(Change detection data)
BEGIN

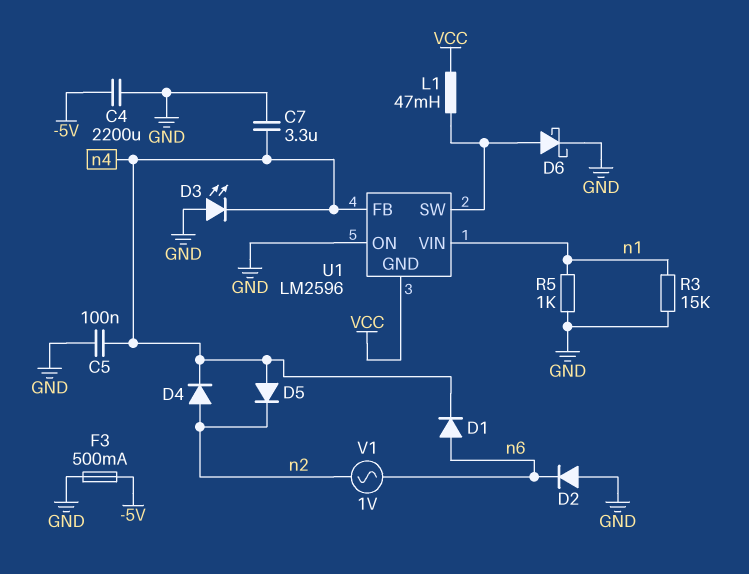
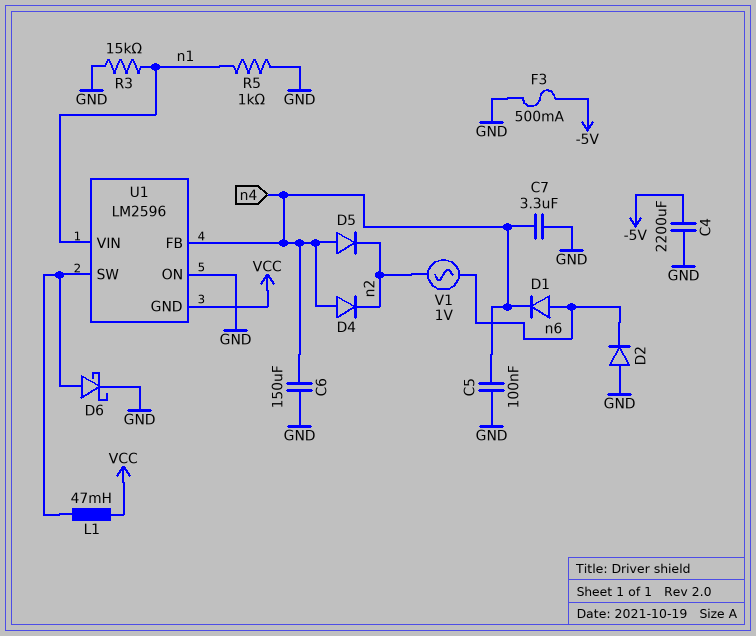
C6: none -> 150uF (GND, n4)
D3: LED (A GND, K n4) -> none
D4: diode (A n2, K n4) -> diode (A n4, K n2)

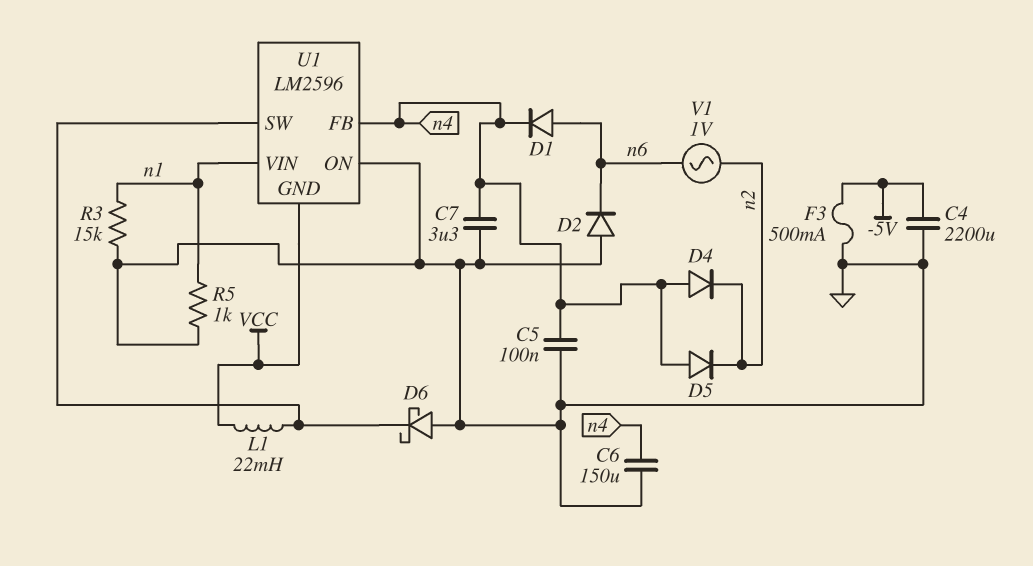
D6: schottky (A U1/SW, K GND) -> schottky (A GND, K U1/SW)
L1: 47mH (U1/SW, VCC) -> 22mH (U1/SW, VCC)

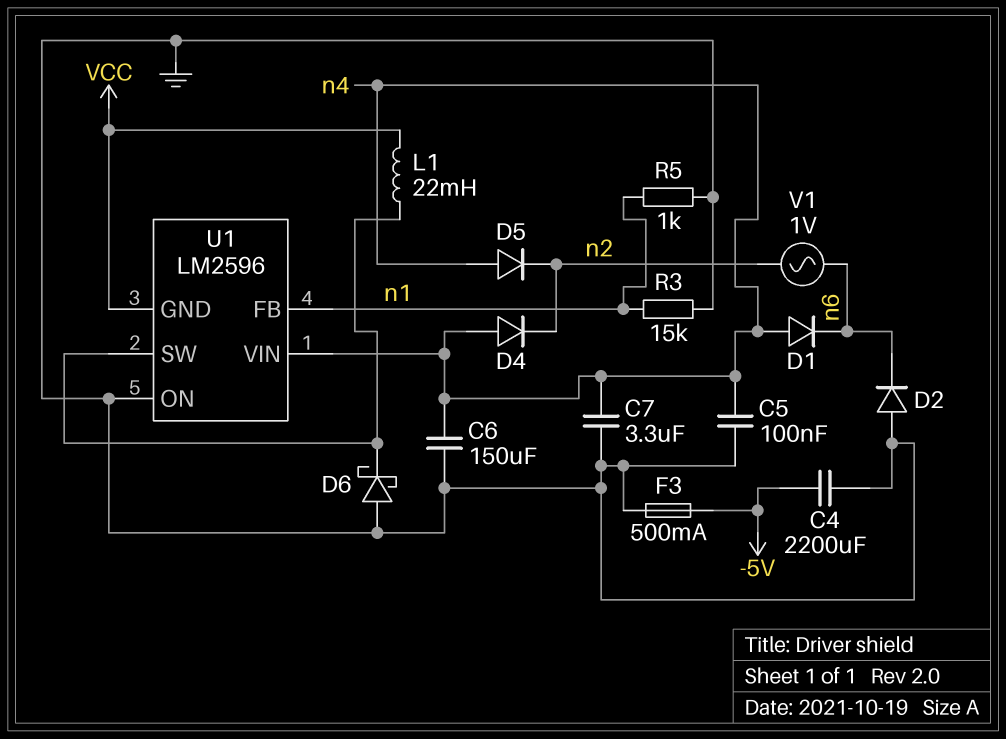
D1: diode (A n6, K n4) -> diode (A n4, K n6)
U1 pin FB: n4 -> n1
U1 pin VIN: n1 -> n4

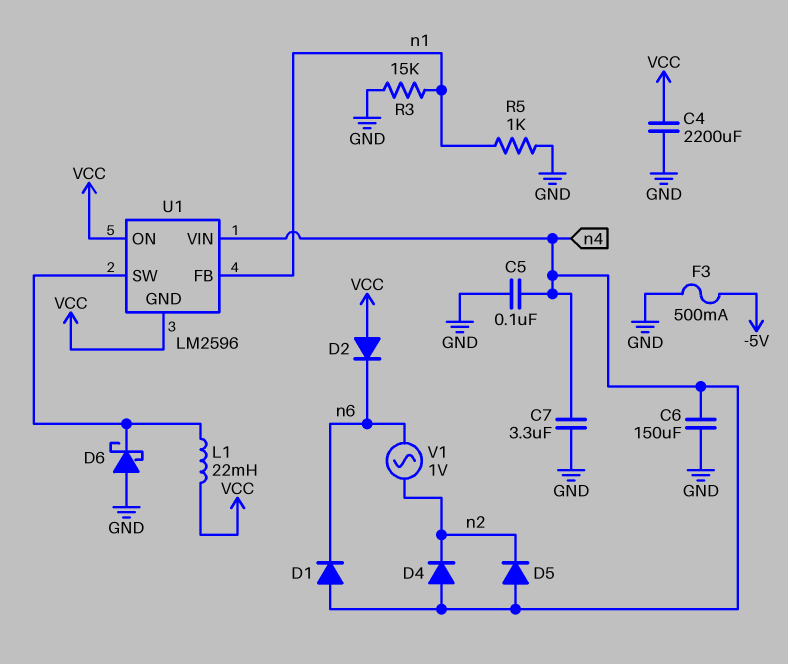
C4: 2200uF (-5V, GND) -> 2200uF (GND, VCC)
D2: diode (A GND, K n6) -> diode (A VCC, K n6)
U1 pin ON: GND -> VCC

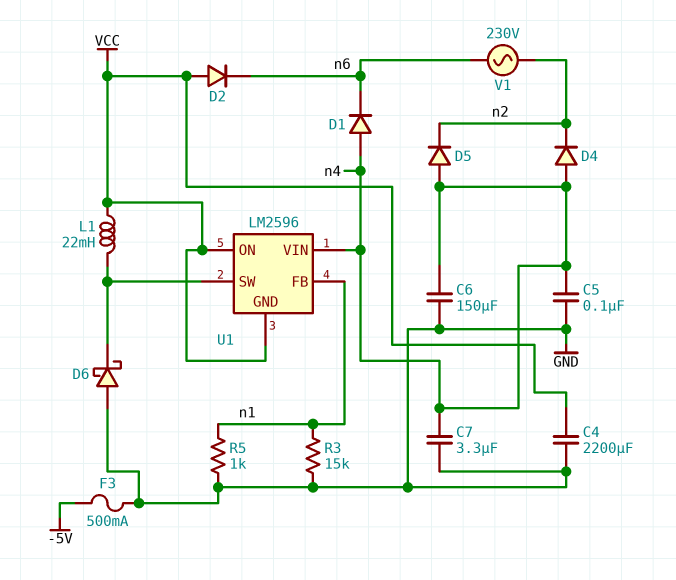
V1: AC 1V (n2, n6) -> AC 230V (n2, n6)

END

▸ TASK ITEM
Copy out all of the data word for word. Do not carry over any picture.

▸ EXERCISE RESPONSE
C6: none -> 150uF (GND, n4)
D3: LED (A GND, K n4) -> none
D4: diode (A n2, K n4) -> diode (A n4, K n2)

D6: schottky (A U1/SW, K GND) -> schottky (A GND, K U1/SW)
L1: 47mH (U1/SW, VCC) -> 22mH (U1/SW, VCC)

D1: diode (A n6, K n4) -> diode (A n4, K n6)
U1 pin FB: n4 -> n1
U1 pin VIN: n1 -> n4

C4: 2200uF (-5V, GND) -> 2200uF (GND, VCC)
D2: diode (A GND, K n6) -> diode (A VCC, K n6)
U1 pin ON: GND -> VCC

V1: AC 1V (n2, n6) -> AC 230V (n2, n6)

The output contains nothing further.